### WORK ORDER
Without any pictures, retype exactly the lines that begin at the one holding "IMU2 pin SDA: D21 -> D35" and end at the last line of the data below.

──────── INPUT FOR THIS TASK ────────

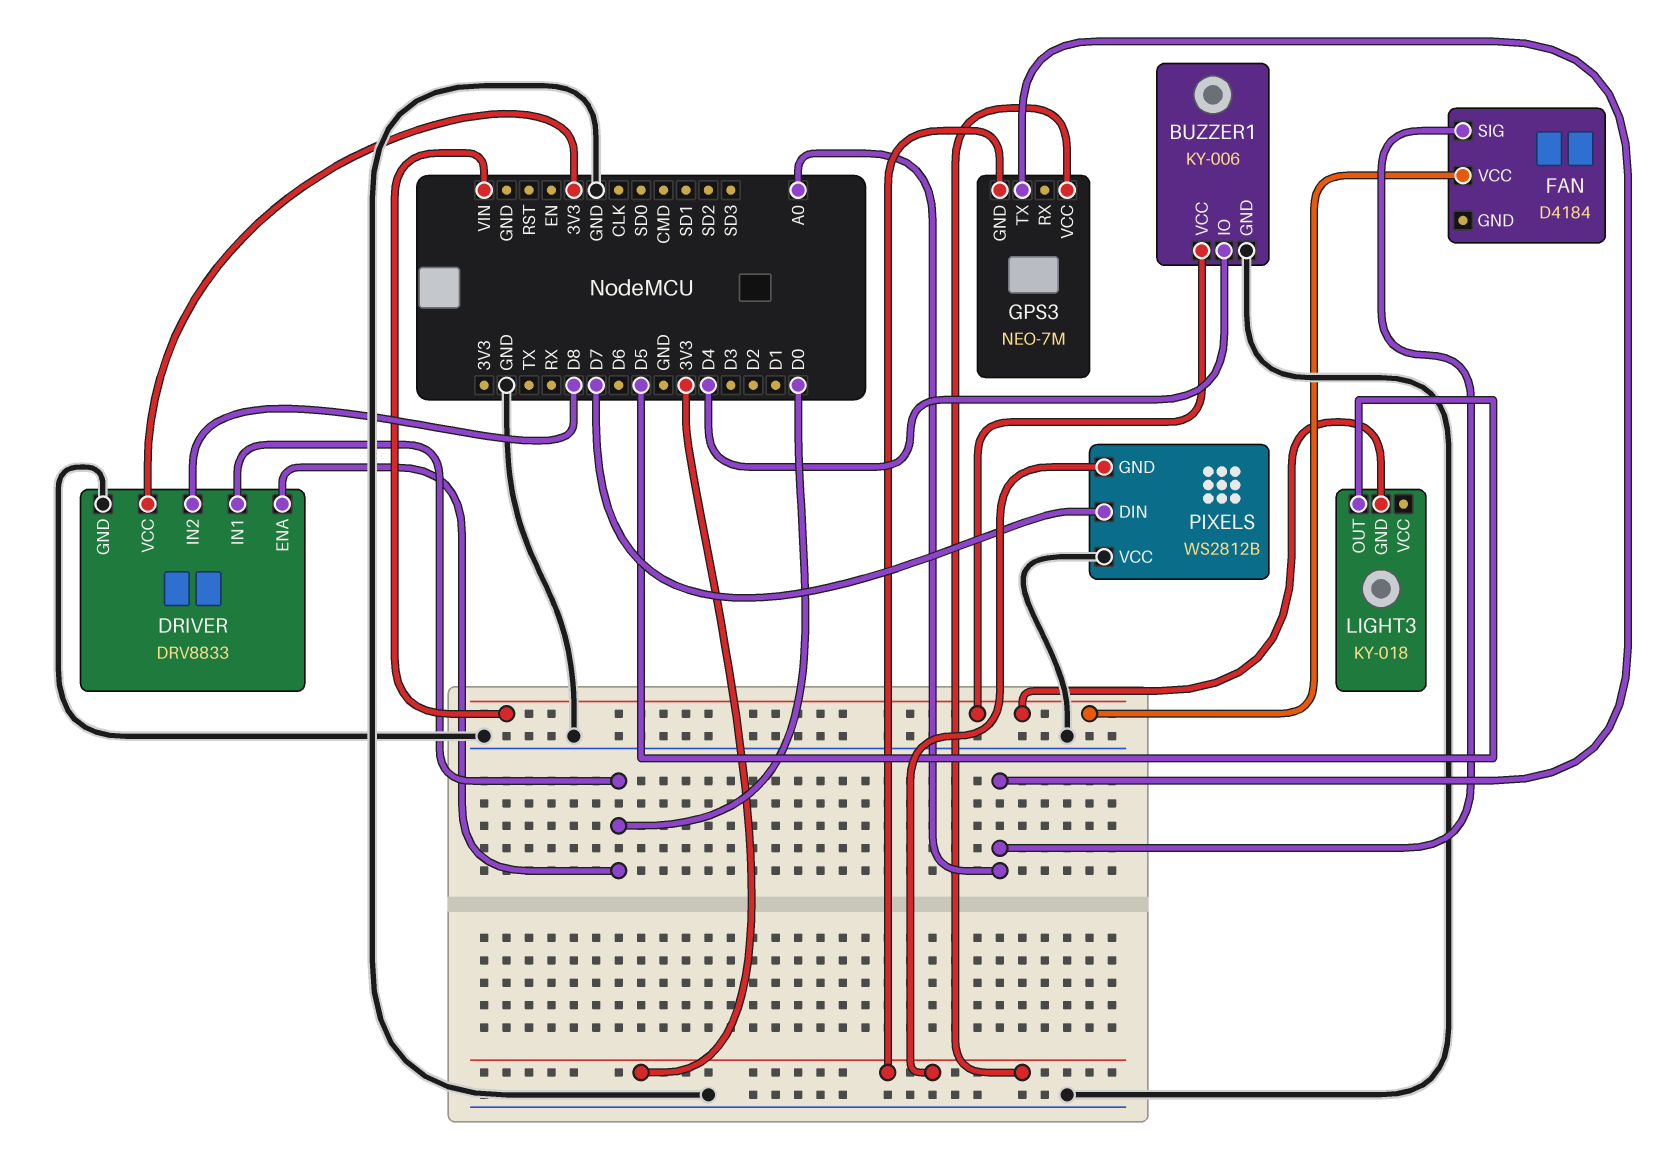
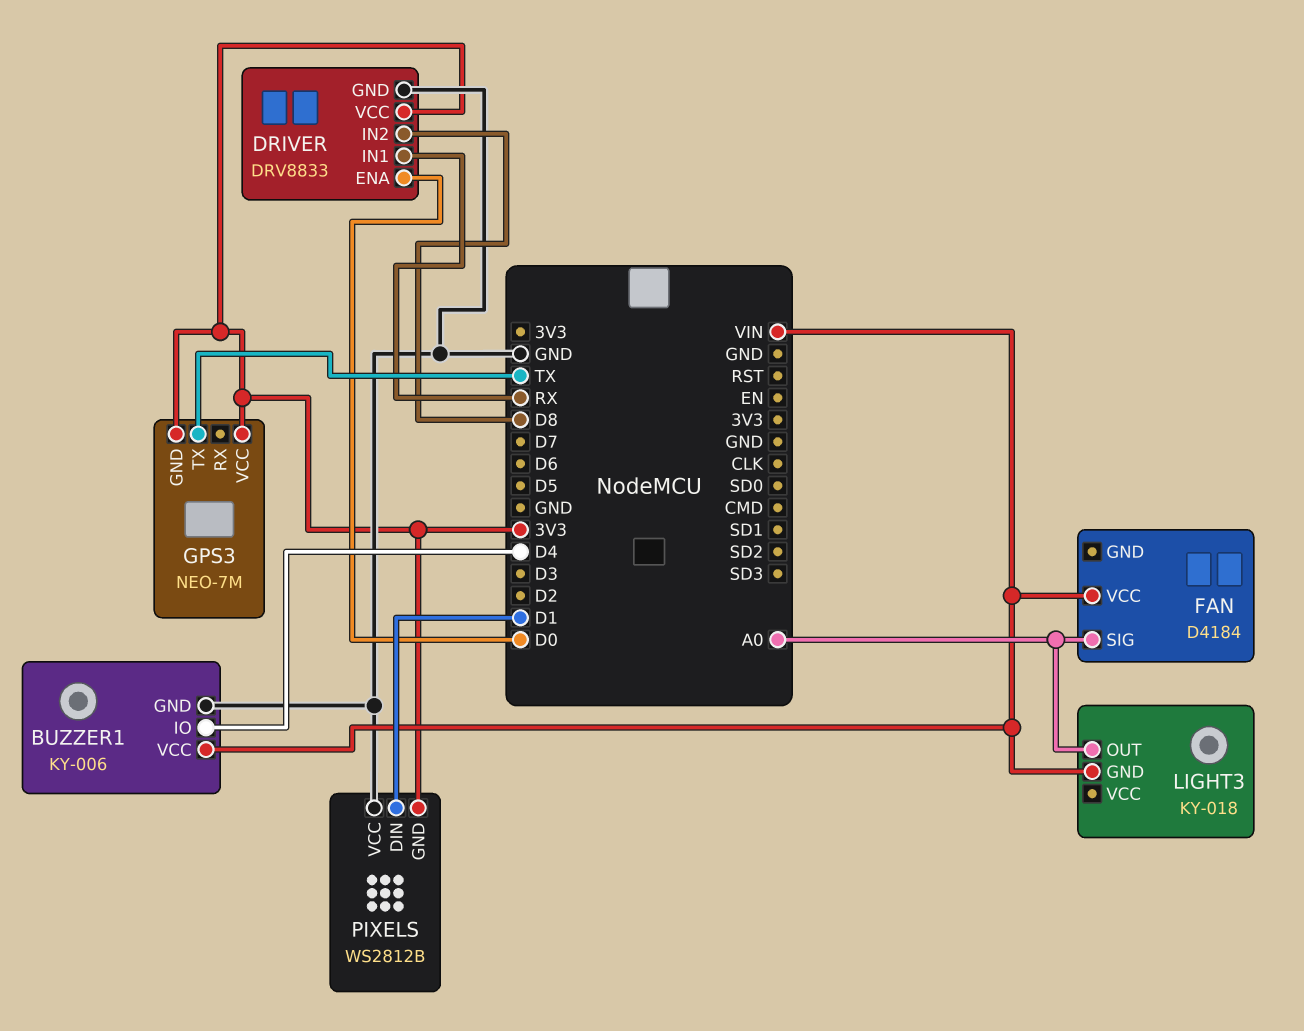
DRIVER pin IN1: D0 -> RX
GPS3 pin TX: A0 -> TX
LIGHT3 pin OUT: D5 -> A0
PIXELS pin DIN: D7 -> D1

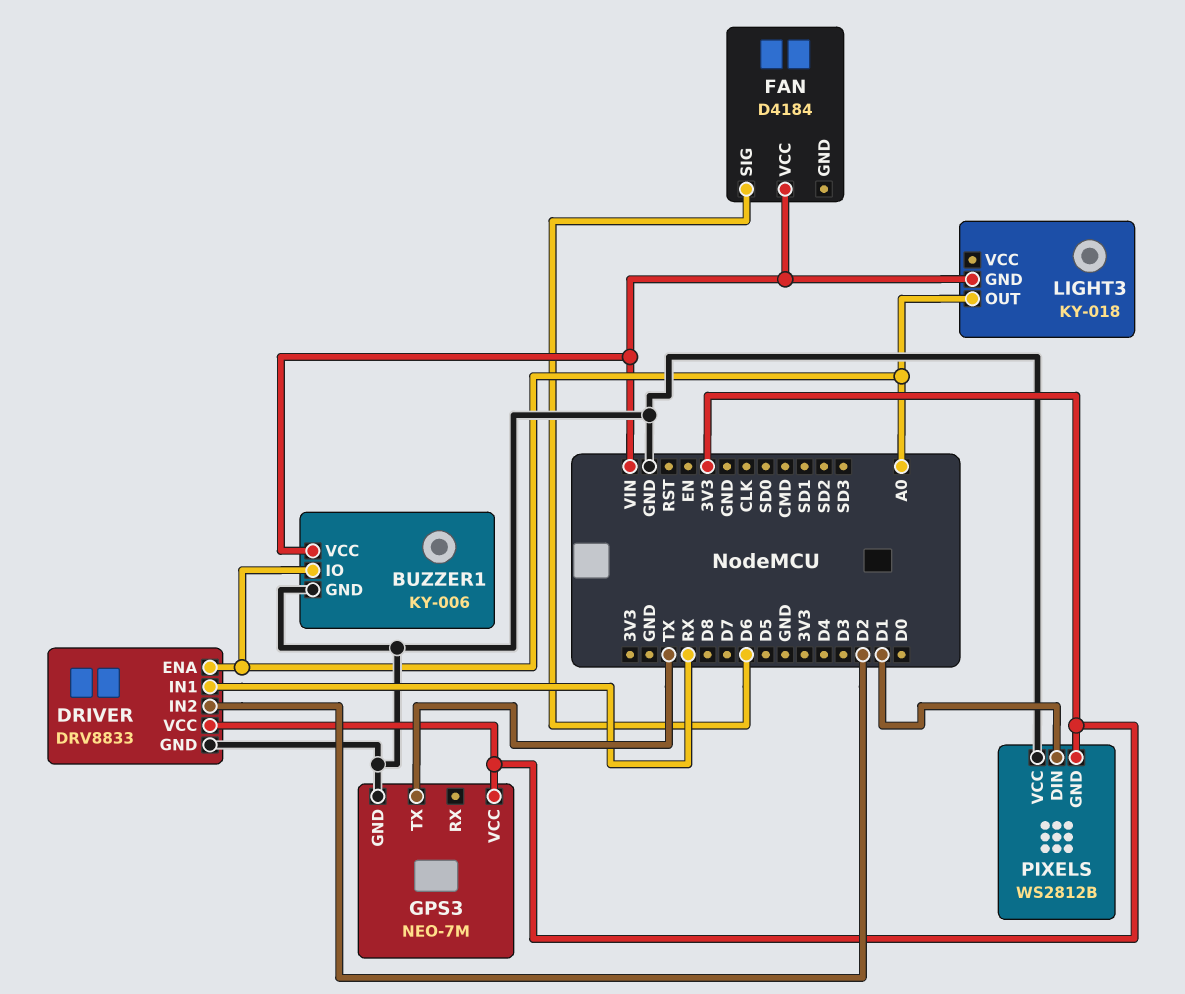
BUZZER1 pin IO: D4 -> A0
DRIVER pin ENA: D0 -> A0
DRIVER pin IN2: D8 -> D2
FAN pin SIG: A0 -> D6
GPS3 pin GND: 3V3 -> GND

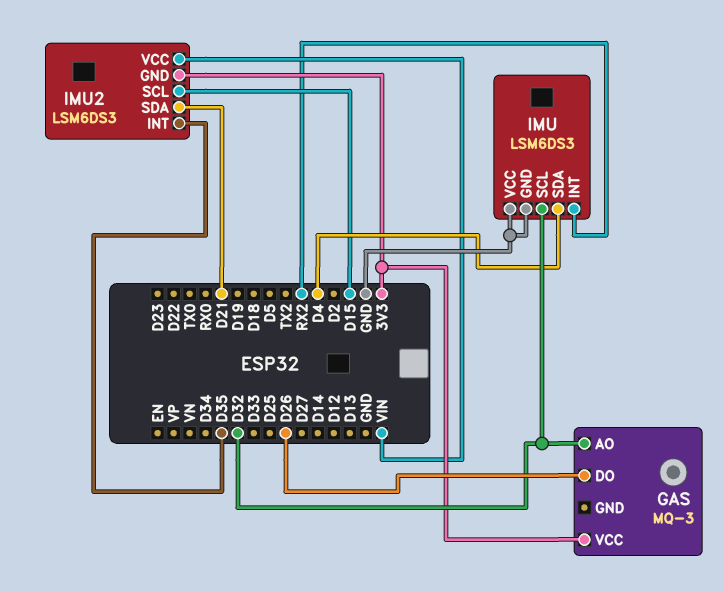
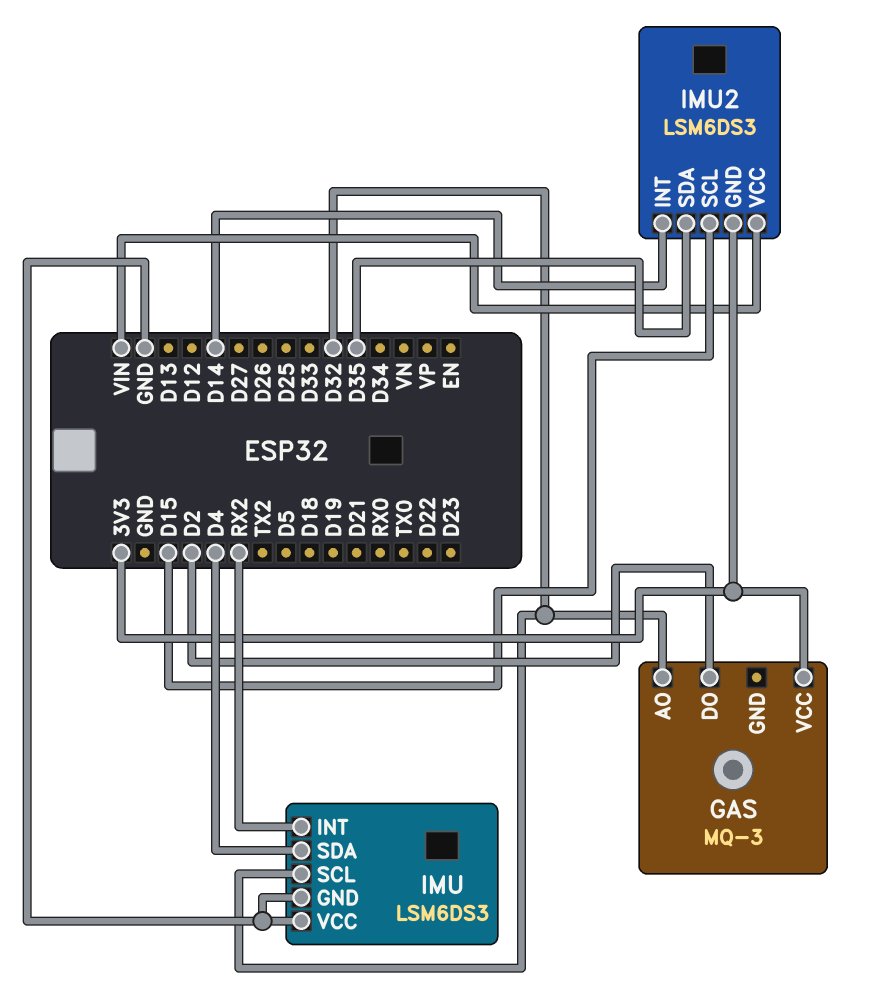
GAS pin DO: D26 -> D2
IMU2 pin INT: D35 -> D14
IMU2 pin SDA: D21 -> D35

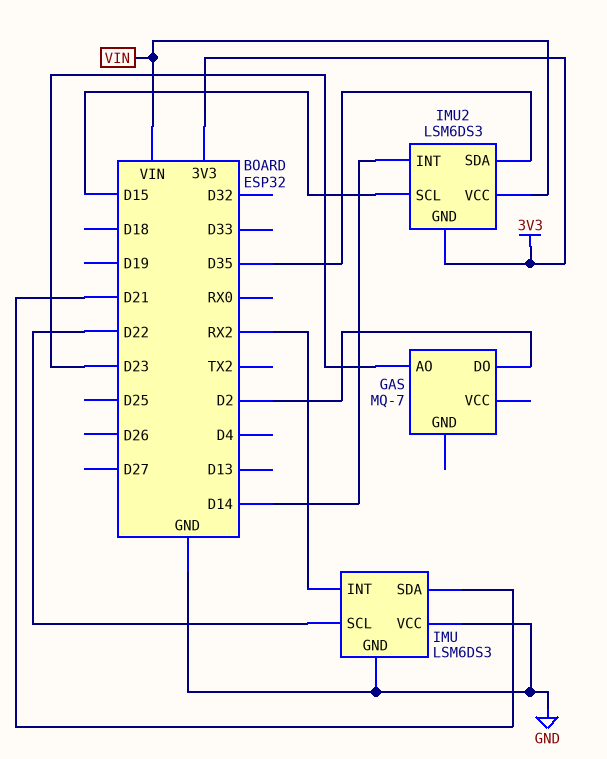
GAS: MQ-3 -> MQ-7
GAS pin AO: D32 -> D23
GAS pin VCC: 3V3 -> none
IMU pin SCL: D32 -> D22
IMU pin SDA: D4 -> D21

────────

### SOLUTION TO THE PROBLEM
IMU2 pin SDA: D21 -> D35

GAS: MQ-3 -> MQ-7
GAS pin AO: D32 -> D23
GAS pin VCC: 3V3 -> none
IMU pin SCL: D32 -> D22
IMU pin SDA: D4 -> D21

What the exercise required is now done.